Excerpts from a dataset:
<<<<
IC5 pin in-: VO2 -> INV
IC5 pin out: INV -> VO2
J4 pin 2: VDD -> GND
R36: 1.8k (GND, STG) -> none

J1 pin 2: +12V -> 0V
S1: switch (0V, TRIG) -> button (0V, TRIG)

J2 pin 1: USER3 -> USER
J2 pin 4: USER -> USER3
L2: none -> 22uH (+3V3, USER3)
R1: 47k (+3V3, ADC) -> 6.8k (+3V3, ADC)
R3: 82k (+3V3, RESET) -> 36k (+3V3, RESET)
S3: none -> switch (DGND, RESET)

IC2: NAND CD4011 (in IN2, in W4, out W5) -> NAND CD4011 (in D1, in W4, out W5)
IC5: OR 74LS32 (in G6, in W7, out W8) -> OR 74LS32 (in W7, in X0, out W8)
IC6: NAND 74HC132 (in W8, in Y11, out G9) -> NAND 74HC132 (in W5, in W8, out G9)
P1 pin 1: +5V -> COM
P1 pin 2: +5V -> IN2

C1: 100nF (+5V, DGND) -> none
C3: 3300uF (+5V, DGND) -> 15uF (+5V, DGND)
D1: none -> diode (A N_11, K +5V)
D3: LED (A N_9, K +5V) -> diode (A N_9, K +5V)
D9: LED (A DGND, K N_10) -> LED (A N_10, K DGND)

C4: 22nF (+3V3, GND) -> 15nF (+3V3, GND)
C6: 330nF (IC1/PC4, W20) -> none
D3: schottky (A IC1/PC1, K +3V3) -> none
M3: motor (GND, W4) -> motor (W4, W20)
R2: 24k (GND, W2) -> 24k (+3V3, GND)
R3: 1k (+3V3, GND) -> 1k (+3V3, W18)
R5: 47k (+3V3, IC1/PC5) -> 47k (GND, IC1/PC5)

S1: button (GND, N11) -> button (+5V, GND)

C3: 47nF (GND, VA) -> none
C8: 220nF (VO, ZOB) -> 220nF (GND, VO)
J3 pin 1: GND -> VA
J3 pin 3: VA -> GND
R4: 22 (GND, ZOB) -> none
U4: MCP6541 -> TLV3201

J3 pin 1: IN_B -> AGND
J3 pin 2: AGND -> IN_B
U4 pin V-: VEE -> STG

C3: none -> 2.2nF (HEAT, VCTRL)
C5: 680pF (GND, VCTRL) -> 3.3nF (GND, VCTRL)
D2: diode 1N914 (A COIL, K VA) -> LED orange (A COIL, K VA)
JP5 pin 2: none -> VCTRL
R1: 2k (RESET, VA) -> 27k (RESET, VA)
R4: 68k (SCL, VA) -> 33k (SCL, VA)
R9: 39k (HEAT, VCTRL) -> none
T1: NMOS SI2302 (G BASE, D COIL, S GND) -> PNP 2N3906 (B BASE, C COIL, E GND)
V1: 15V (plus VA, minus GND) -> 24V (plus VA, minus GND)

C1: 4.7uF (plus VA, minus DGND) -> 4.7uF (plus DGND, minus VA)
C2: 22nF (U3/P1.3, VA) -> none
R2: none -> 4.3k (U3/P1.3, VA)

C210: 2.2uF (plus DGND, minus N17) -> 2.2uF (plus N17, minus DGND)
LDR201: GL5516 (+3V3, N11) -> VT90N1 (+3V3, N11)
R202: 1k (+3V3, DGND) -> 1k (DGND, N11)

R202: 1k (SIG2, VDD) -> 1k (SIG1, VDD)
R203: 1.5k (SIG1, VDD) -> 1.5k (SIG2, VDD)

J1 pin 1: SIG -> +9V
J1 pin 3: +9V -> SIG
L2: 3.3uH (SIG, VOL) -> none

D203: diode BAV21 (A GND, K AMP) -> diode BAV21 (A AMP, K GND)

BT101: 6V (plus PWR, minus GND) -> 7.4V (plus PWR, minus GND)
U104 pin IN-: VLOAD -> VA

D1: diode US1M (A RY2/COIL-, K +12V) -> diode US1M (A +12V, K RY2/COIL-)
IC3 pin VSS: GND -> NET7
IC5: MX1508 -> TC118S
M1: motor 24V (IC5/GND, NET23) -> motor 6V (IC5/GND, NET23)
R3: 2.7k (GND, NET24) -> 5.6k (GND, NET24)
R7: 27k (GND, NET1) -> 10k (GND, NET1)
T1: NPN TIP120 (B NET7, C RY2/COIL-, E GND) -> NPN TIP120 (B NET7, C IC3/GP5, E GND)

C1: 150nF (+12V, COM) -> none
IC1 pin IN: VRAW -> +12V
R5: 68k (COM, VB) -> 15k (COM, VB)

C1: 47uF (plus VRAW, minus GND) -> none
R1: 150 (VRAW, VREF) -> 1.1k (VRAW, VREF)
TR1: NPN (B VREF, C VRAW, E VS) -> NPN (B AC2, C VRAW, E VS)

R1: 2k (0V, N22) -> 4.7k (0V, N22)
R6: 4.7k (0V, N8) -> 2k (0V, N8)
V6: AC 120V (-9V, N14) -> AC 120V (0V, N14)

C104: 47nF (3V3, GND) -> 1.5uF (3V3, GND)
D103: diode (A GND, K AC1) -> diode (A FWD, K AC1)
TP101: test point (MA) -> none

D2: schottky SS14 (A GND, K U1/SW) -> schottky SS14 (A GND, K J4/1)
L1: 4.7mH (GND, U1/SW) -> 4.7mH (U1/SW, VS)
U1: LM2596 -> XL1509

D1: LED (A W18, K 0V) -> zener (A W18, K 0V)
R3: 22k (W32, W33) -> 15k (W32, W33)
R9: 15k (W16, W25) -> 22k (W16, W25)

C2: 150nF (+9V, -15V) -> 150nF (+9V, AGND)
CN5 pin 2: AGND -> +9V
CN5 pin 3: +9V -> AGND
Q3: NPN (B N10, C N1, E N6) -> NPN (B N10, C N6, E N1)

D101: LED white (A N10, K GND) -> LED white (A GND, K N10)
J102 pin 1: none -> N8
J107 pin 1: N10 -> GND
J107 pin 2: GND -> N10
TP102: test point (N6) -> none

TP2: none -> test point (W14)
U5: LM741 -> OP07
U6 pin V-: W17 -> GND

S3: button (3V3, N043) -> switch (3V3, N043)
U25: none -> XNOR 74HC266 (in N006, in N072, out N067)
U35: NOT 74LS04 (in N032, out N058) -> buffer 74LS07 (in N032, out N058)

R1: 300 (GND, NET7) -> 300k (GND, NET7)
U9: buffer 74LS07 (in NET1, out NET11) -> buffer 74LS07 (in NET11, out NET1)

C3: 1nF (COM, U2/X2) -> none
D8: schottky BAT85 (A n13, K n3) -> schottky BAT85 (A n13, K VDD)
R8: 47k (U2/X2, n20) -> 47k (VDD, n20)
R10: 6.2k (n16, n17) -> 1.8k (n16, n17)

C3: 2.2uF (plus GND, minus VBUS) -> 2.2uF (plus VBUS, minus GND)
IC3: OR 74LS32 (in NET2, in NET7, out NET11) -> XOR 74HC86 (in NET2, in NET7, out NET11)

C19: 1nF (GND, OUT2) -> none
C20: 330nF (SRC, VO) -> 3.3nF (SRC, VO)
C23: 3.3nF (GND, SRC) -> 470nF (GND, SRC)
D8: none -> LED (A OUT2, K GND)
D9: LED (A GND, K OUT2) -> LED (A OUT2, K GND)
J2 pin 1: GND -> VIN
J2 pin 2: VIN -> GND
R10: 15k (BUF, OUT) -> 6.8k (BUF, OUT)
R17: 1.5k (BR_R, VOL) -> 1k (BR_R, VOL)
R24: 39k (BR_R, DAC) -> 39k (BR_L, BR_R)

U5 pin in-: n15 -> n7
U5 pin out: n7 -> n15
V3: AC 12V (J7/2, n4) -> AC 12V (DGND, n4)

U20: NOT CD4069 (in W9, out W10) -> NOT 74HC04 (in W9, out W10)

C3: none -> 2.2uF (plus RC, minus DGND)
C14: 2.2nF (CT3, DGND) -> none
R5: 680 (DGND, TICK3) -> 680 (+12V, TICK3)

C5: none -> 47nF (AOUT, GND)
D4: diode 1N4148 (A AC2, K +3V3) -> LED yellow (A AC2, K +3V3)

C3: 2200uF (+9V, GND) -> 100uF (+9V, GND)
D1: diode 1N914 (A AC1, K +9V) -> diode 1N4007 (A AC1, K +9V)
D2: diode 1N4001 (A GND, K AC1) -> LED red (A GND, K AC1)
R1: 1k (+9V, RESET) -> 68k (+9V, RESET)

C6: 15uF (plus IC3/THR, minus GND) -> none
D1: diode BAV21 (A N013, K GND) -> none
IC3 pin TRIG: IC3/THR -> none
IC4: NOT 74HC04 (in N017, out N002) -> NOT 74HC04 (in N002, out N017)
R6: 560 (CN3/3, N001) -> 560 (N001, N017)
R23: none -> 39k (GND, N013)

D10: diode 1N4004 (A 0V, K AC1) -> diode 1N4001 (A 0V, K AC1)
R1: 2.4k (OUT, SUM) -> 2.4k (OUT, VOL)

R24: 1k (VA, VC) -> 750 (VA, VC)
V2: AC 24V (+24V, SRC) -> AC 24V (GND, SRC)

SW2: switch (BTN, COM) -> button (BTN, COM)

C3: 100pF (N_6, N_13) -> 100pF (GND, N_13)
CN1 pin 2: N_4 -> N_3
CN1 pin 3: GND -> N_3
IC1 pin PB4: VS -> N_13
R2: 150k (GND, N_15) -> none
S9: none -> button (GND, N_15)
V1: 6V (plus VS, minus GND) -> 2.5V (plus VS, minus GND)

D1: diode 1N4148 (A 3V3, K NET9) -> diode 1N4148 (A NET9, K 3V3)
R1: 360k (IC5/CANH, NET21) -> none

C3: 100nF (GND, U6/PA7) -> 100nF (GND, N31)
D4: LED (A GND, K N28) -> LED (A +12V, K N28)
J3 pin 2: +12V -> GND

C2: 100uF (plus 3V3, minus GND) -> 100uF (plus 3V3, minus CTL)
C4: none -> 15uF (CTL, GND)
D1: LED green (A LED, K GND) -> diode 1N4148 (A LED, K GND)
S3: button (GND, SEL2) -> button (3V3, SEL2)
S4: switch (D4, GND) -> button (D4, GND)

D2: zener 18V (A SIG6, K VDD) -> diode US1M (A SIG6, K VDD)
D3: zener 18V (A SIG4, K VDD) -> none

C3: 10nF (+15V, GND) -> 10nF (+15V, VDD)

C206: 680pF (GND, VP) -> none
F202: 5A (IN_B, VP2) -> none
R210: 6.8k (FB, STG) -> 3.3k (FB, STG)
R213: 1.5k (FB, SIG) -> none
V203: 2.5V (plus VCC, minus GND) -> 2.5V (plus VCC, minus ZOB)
>>>>
WHAT IS BEING ASKED -
Your task is to retype, exactly and only, the lines from the one with "R213: 1.5k (FB, SIG) -> none" through the final line above.

RESPONSE TO THE EXERCISE -
R213: 1.5k (FB, SIG) -> none
V203: 2.5V (plus VCC, minus GND) -> 2.5V (plus VCC, minus ZOB)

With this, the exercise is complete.